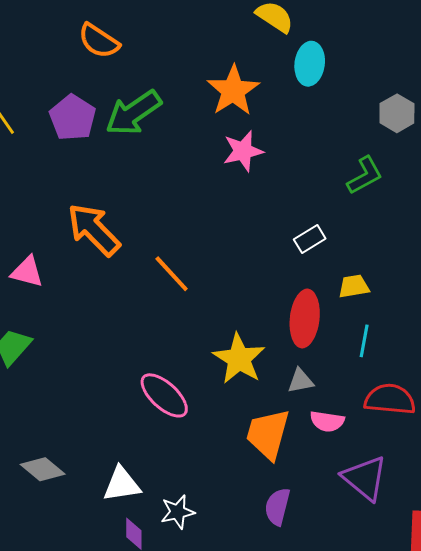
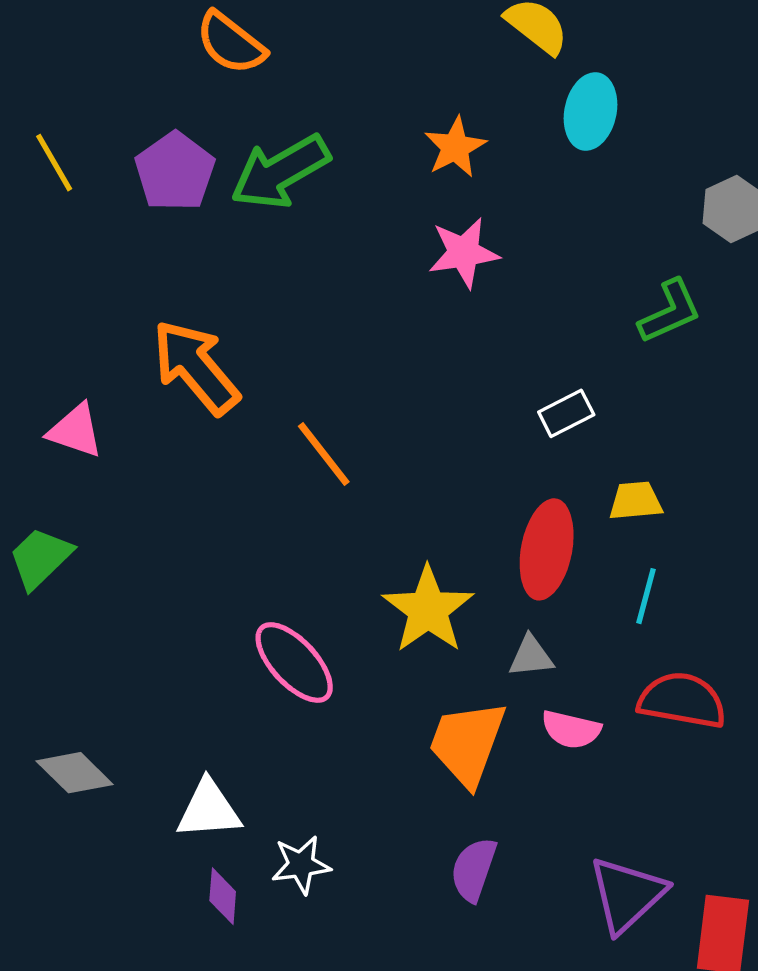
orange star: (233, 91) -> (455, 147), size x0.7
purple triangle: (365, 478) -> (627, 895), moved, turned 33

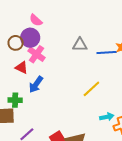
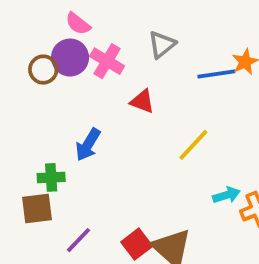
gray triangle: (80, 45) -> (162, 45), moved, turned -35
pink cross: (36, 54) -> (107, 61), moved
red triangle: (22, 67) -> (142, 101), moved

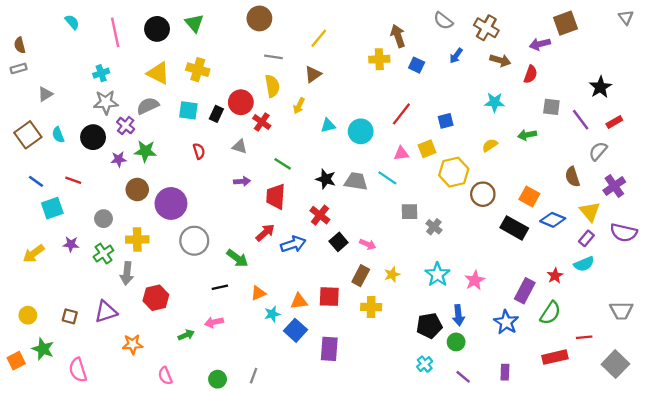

+++

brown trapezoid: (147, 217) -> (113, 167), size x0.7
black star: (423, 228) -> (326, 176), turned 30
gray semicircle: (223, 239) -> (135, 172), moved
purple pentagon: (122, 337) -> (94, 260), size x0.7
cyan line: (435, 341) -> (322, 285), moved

+++

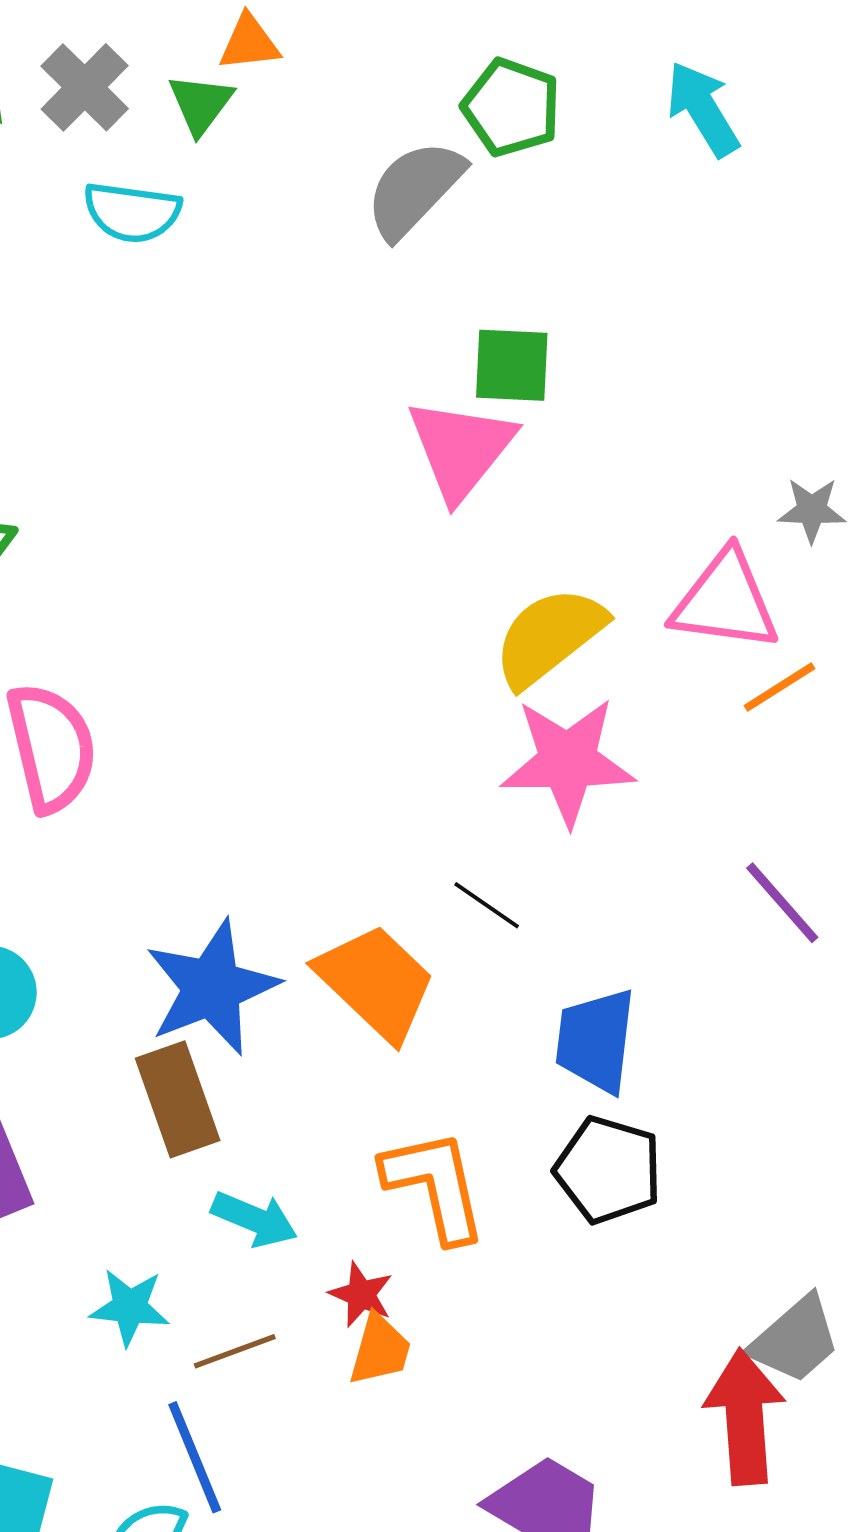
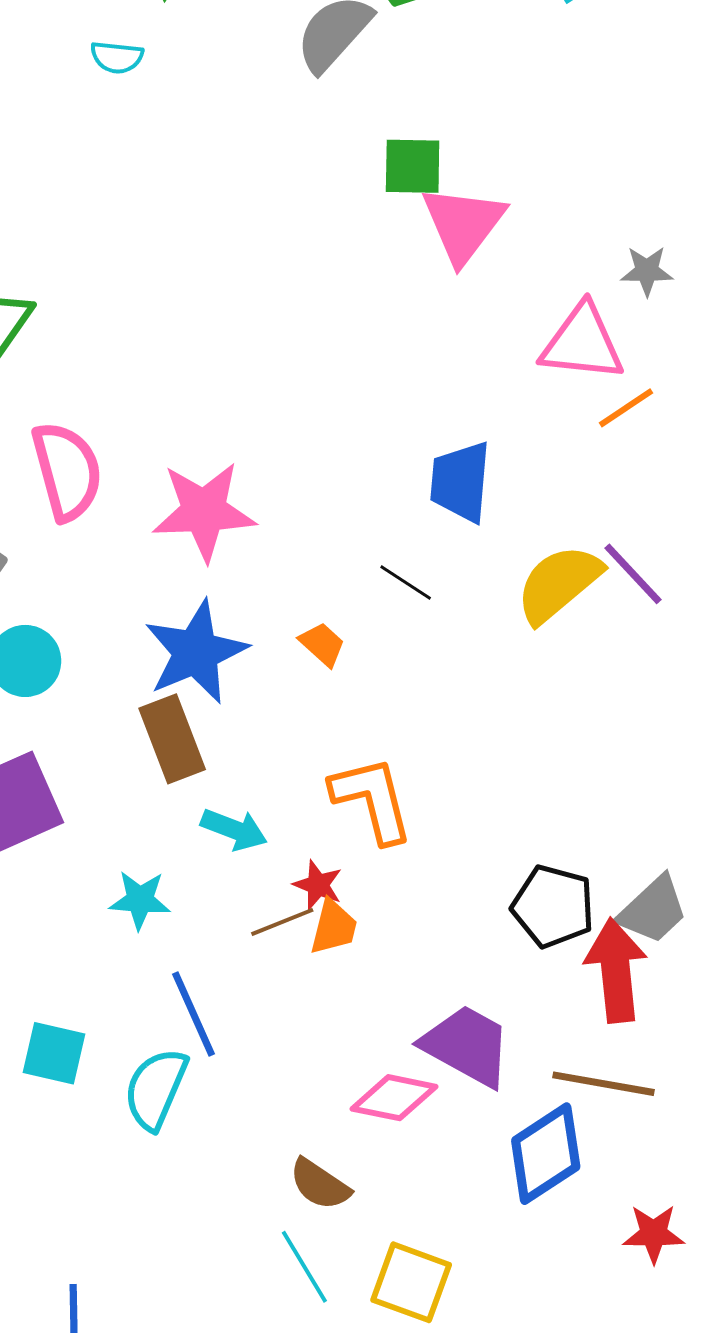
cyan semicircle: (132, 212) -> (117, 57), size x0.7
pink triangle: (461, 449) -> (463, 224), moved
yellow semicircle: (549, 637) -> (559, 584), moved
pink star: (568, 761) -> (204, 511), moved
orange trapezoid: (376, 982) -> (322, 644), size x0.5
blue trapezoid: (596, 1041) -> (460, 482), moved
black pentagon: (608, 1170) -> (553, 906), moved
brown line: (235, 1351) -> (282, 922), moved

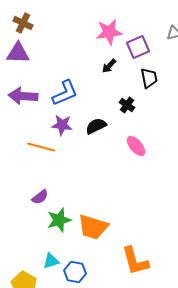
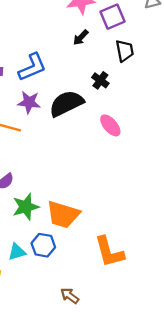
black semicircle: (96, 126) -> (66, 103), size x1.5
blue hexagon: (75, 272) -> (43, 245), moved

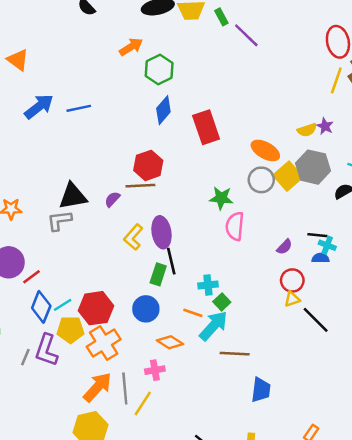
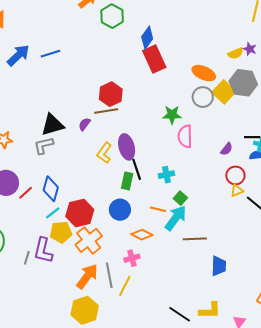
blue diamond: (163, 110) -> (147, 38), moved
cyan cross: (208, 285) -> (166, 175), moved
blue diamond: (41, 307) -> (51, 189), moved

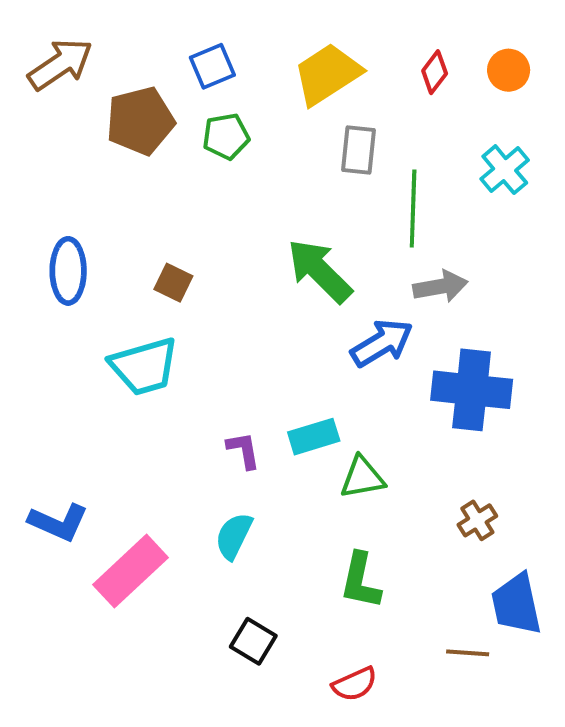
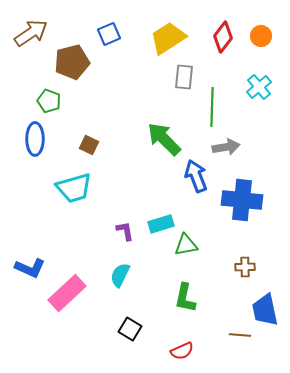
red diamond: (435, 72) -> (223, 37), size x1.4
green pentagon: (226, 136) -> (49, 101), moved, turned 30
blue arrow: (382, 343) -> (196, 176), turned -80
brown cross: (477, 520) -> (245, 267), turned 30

+++

WORK INSTRUCTION -
Return every line holding the word "pink" from the records.

RESULT FOR THIS TASK -
pink cross: (36, 54) -> (107, 61), moved
pink triangle: (461, 449) -> (463, 224), moved
pink star: (568, 761) -> (204, 511), moved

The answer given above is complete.